[Begin TASK MATERIAL]
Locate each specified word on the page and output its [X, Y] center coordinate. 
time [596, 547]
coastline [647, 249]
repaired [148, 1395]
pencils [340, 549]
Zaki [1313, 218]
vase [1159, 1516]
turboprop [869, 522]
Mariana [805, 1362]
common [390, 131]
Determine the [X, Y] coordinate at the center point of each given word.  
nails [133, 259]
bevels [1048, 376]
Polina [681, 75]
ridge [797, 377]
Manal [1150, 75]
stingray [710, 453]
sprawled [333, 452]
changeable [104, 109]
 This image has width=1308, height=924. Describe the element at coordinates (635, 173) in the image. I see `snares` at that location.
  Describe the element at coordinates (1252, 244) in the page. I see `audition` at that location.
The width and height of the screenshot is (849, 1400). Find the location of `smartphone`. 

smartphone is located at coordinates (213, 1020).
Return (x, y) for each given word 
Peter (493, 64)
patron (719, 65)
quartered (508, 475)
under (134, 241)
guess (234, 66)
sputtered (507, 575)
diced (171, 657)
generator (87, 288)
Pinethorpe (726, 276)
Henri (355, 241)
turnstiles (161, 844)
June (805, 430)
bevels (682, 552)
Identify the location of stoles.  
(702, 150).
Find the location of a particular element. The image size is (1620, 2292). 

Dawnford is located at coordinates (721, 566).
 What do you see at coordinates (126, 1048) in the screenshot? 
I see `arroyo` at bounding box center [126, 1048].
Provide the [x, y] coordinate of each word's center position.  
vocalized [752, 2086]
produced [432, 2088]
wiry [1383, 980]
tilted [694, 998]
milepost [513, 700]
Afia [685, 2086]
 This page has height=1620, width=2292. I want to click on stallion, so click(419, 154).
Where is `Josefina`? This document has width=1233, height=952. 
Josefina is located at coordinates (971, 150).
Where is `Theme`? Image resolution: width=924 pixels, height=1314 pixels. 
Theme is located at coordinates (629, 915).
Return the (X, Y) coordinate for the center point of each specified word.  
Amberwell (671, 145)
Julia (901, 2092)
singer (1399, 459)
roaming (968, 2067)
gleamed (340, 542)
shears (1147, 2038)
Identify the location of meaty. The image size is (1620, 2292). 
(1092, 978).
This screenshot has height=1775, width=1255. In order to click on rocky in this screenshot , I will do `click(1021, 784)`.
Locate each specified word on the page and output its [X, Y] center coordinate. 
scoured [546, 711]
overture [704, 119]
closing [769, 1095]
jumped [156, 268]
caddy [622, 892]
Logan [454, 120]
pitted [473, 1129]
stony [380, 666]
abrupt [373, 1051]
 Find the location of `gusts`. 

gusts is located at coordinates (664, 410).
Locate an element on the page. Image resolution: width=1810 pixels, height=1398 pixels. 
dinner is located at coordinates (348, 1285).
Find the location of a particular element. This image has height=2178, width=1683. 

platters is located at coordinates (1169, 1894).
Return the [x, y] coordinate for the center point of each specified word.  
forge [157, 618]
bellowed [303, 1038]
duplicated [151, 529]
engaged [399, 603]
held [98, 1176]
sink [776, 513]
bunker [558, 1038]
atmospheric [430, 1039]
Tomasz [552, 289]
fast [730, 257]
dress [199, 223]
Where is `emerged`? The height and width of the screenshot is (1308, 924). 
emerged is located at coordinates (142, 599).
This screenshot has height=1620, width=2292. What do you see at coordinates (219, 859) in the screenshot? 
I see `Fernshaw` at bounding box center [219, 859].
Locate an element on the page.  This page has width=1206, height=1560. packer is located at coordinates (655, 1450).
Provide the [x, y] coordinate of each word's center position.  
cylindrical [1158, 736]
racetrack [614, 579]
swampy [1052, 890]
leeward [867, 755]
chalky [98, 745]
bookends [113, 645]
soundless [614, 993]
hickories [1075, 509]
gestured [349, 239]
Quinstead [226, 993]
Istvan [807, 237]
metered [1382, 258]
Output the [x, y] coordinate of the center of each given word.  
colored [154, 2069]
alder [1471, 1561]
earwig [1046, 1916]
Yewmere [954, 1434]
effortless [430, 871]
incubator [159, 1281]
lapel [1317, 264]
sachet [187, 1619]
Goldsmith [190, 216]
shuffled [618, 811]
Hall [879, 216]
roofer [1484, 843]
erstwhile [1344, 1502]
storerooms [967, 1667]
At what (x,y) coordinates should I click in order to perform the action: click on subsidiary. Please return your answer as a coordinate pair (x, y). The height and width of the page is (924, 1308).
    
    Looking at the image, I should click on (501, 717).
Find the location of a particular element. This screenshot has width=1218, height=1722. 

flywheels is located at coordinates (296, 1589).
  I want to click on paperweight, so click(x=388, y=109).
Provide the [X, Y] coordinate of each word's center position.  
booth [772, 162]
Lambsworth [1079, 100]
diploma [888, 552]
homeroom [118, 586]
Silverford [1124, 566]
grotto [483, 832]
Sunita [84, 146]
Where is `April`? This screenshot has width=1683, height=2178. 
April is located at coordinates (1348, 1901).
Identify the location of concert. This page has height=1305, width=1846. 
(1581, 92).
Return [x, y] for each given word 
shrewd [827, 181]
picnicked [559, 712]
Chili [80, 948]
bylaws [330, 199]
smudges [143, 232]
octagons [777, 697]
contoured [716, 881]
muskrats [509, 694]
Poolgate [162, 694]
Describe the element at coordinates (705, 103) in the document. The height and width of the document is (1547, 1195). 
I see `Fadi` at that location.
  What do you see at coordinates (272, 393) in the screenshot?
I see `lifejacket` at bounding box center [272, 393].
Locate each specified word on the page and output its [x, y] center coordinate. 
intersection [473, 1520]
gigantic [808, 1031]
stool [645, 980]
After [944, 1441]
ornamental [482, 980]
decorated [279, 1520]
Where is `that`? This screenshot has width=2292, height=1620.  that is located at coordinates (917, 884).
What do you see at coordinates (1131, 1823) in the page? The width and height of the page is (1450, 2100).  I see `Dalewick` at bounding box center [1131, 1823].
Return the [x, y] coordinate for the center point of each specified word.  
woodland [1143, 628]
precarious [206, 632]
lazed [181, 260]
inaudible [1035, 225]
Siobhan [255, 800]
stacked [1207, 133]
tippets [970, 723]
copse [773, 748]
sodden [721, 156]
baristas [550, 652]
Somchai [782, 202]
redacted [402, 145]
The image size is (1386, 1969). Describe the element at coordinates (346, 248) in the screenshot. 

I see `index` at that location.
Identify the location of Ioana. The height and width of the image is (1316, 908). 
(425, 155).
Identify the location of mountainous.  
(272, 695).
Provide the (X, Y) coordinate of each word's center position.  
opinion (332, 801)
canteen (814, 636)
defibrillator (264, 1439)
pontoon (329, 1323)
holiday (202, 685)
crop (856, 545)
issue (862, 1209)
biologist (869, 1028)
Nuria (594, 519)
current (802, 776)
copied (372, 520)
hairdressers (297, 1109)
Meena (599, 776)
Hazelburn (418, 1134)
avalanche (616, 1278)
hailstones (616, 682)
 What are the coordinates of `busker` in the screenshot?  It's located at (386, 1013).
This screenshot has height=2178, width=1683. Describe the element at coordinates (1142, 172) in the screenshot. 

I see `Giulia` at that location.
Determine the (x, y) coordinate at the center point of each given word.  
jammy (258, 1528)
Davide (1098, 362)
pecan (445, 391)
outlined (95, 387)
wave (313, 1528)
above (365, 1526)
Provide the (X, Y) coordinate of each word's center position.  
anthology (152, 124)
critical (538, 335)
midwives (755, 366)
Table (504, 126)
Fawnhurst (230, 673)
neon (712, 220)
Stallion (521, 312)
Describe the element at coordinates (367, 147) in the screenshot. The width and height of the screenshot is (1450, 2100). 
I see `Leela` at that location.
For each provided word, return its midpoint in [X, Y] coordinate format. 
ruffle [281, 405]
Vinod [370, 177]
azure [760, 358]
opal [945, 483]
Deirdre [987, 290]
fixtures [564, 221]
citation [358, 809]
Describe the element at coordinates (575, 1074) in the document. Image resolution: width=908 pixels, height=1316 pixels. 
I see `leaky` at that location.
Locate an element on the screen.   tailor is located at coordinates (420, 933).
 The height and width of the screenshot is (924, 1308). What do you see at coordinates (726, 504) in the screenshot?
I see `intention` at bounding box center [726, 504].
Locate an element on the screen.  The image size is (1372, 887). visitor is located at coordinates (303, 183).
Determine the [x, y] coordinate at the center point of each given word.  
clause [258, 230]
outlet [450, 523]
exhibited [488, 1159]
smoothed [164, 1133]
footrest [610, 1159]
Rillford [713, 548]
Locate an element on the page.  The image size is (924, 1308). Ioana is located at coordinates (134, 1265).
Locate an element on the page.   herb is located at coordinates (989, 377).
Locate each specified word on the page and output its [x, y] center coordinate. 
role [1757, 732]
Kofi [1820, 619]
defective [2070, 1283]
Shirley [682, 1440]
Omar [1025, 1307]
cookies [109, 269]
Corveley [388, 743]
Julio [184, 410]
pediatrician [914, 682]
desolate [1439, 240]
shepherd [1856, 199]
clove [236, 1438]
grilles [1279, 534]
[End TASK MATERIAL]
Please copy the lines from the first one up to and including the line with "bevels [1048, 376]", substituting "term" for "word" and leaving everything else unchanged.

Locate each specified term on the page and output its [X, Y] center coordinate. 
time [596, 547]
coastline [647, 249]
repaired [148, 1395]
pencils [340, 549]
Zaki [1313, 218]
vase [1159, 1516]
turboprop [869, 522]
Mariana [805, 1362]
common [390, 131]
Determine the [X, Y] coordinate at the center point of each given term.  
nails [133, 259]
bevels [1048, 376]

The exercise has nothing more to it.